▸ To do
Determine how many lines below contain the string "pink" and give that number without anything else.

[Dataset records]
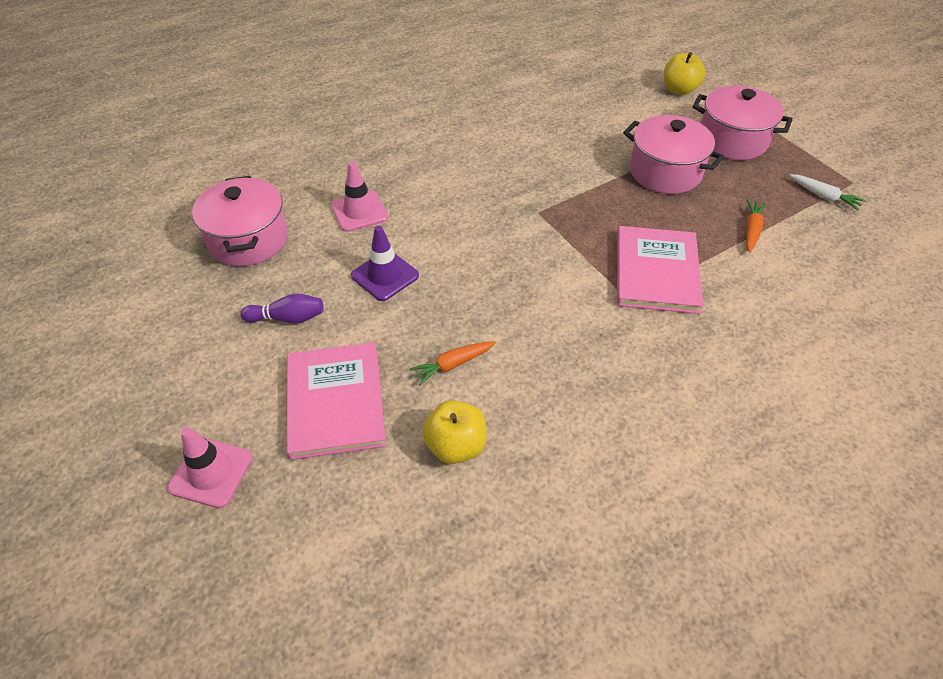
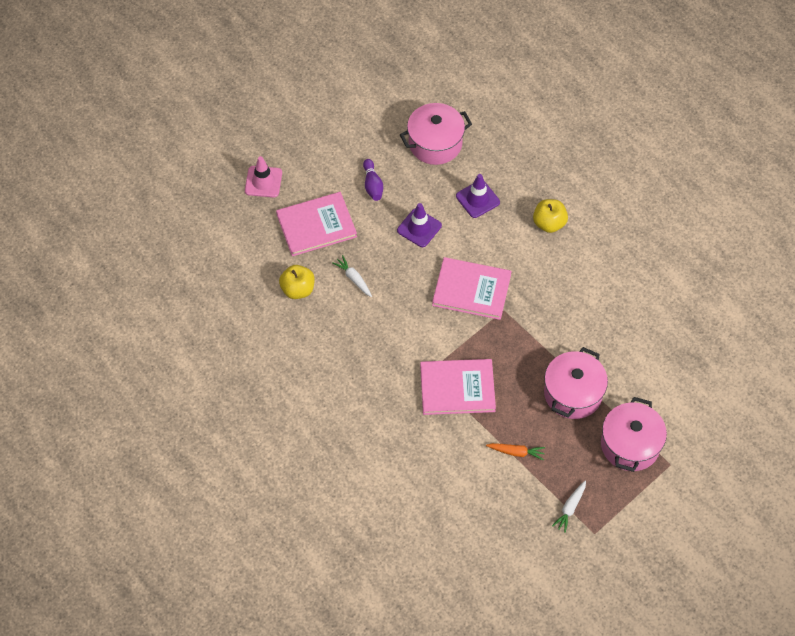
camera: 80 degrees right, 10 degrees up
(359, 211) = (477, 199): pink traffic cone -> purple traffic cone
(453, 364) = (353, 279): orange carrot -> white carrot
(502, 237) = (471, 290): none -> pink book
(679, 90) = (698, 405): yellow apple -> yellow apple (549, 223)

▸ Output of the exercise
2